The task – Transcribe every entry word for word, leaving out all images.
-------- Exercise inputs --------
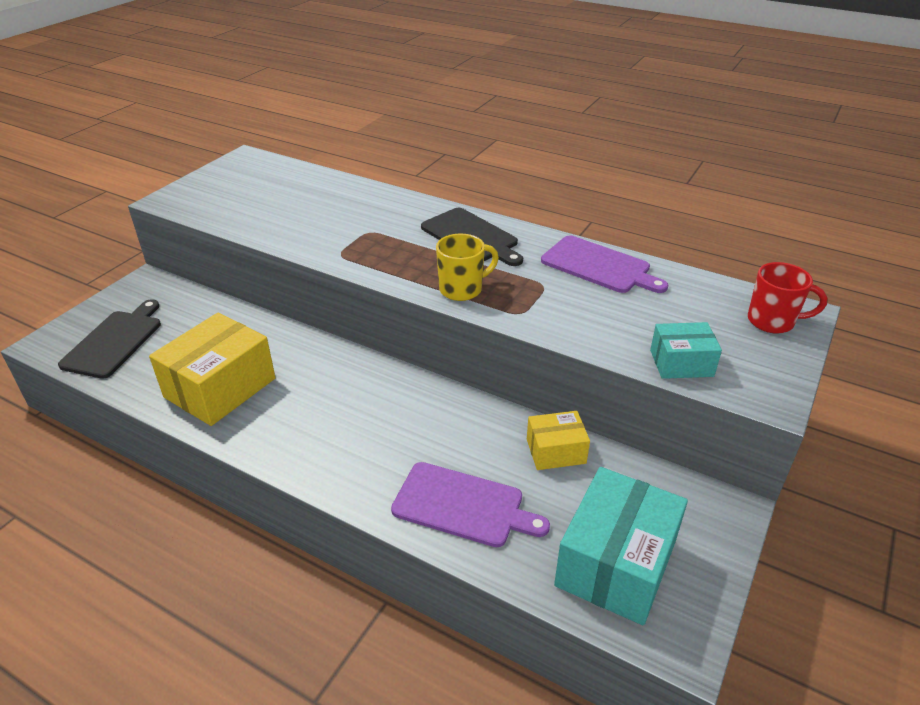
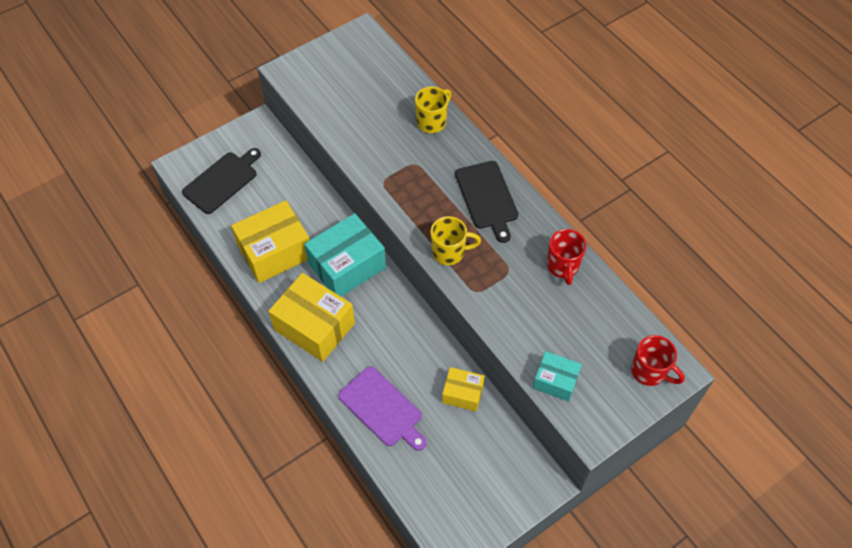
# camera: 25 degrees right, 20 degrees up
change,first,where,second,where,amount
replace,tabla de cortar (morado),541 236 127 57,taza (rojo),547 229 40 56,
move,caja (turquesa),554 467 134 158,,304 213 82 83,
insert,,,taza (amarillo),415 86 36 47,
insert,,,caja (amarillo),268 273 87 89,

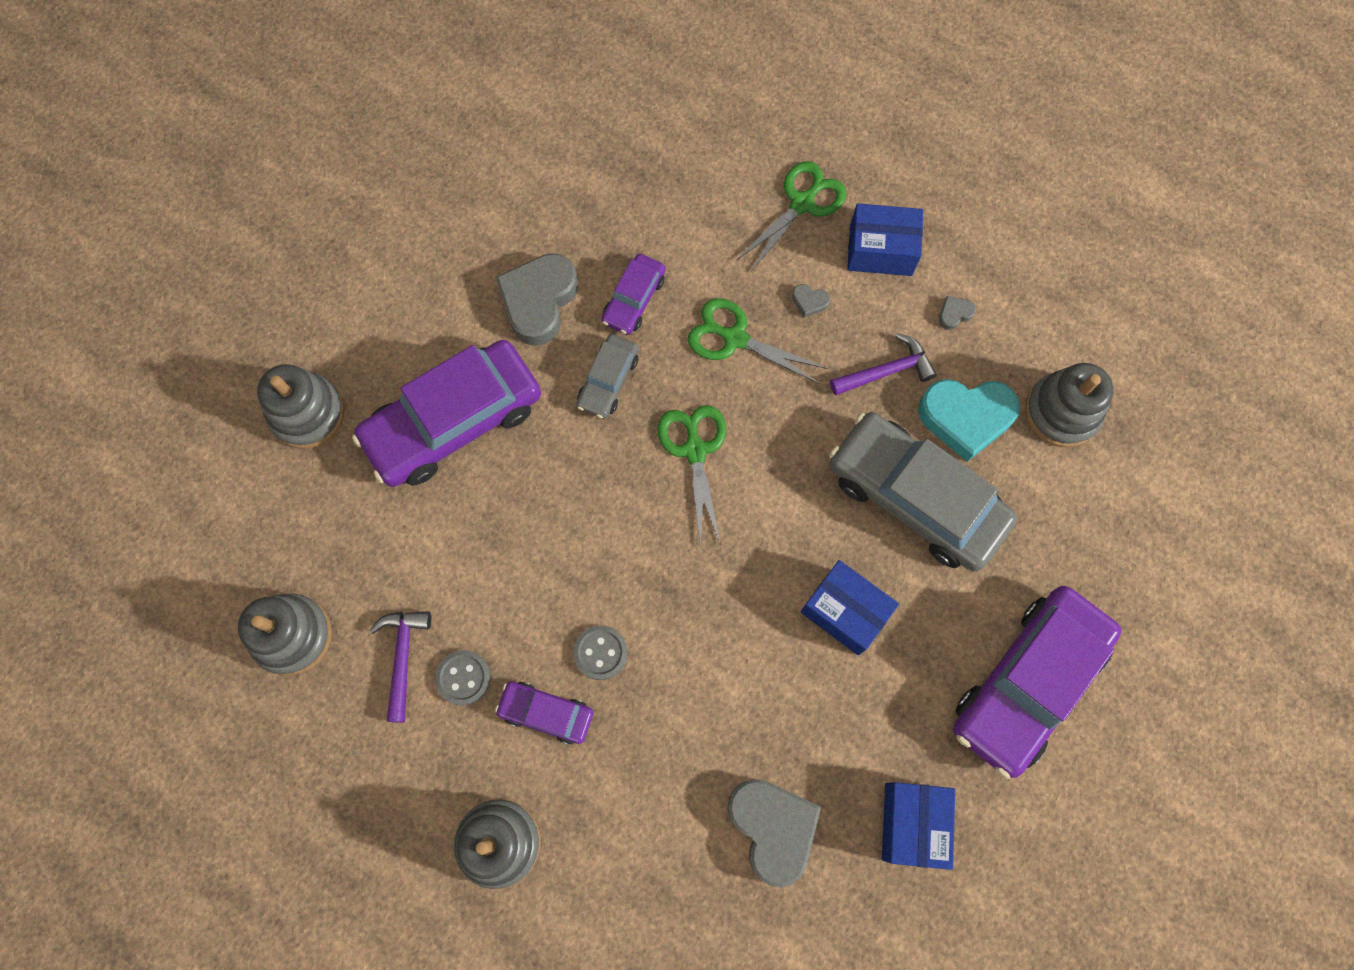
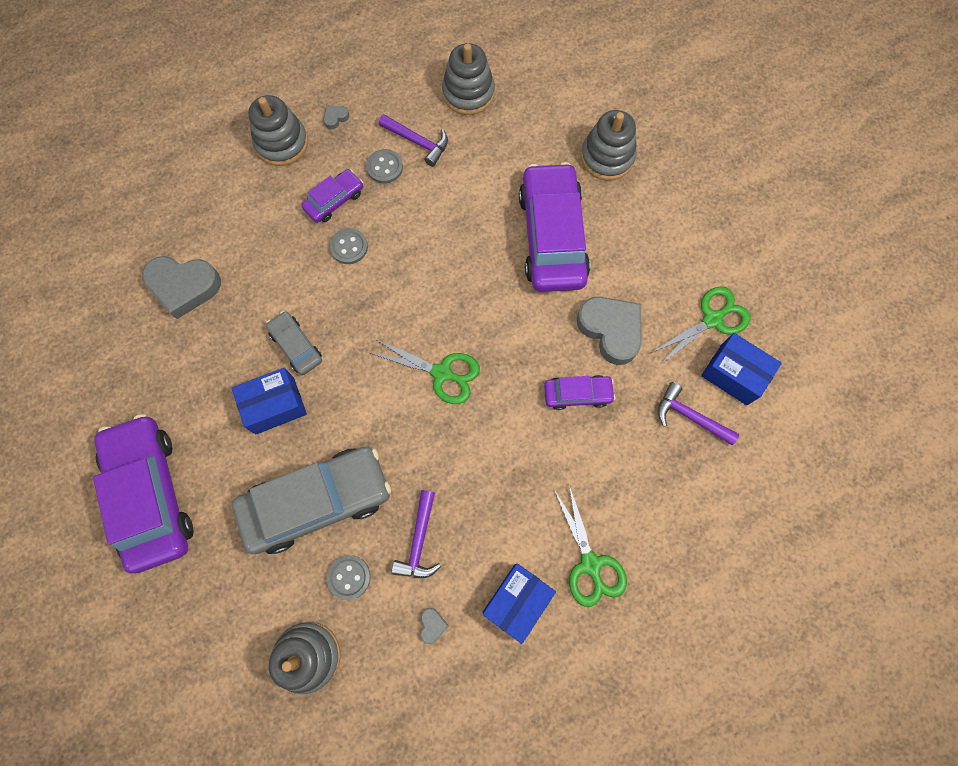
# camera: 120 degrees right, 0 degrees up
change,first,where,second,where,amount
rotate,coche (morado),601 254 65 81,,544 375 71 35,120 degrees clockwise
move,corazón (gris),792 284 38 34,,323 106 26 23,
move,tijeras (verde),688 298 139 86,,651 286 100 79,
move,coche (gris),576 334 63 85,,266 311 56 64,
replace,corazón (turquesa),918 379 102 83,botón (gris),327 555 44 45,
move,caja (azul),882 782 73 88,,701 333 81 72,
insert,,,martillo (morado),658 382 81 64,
--------
Answer box –
# camera: 25 degrees right, 20 degrees up
change,first,where,second,where,amount
replace,tabla de cortar (morado),541 236 127 57,taza (rojo),547 229 40 56,
move,caja (turquesa),554 467 134 158,,304 213 82 83,
insert,,,taza (amarillo),415 86 36 47,
insert,,,caja (amarillo),268 273 87 89,

# camera: 120 degrees right, 0 degrees up
change,first,where,second,where,amount
rotate,coche (morado),601 254 65 81,,544 375 71 35,120 degrees clockwise
move,corazón (gris),792 284 38 34,,323 106 26 23,
move,tijeras (verde),688 298 139 86,,651 286 100 79,
move,coche (gris),576 334 63 85,,266 311 56 64,
replace,corazón (turquesa),918 379 102 83,botón (gris),327 555 44 45,
move,caja (azul),882 782 73 88,,701 333 81 72,
insert,,,martillo (morado),658 382 81 64,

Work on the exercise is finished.